What you are asked to do:
Please reproduce the data exactly, excluding any pictures it contains.

(Beginning of Source information)

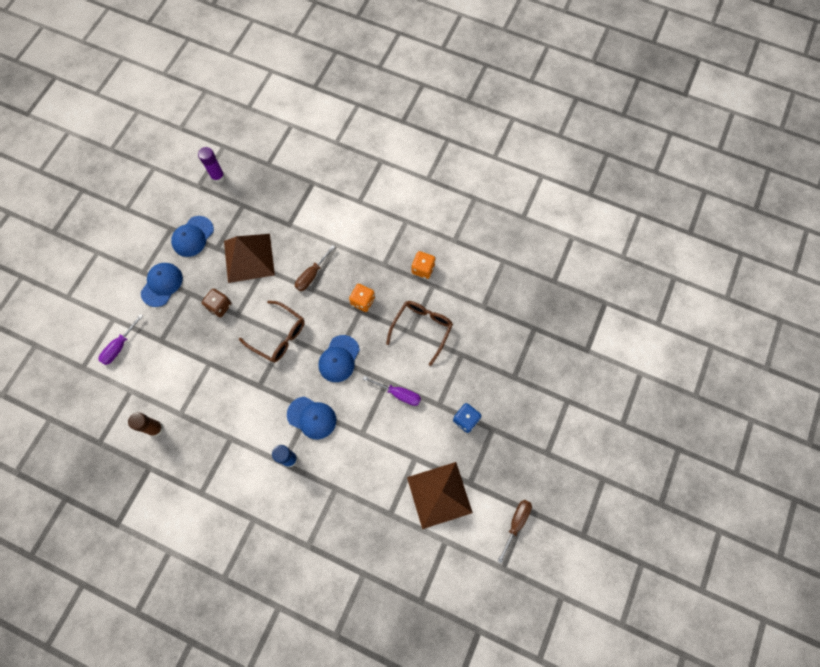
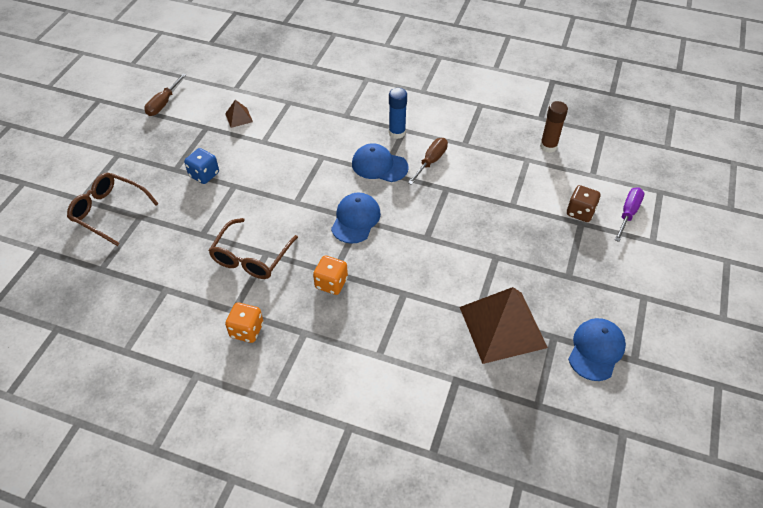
camera: 175 degrees right, 20 degrees down
(162, 285) = (610, 283): blue cap -> none
(218, 176) = (597, 452): purple glue stick -> none
(219, 306) = (522, 264): brown dice -> brown dice (580, 212)
(279, 336) = (435, 237): brown glasses -> brown glasses (109, 211)
(312, 275) = (406, 311): brown screwdriver -> brown screwdriver (431, 161)
(398, 394) = (281, 192): purple screwdriver -> none
(439, 494) = (239, 117): brown pyramid -> brown pyramid, size x0.42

(End of Source information)

Answer to this problem:
camera: 175 degrees right, 20 degrees down
(162, 285) = (610, 283): blue cap -> none
(218, 176) = (597, 452): purple glue stick -> none
(219, 306) = (522, 264): brown dice -> brown dice (580, 212)
(279, 336) = (435, 237): brown glasses -> brown glasses (109, 211)
(312, 275) = (406, 311): brown screwdriver -> brown screwdriver (431, 161)
(398, 394) = (281, 192): purple screwdriver -> none
(439, 494) = (239, 117): brown pyramid -> brown pyramid, size x0.42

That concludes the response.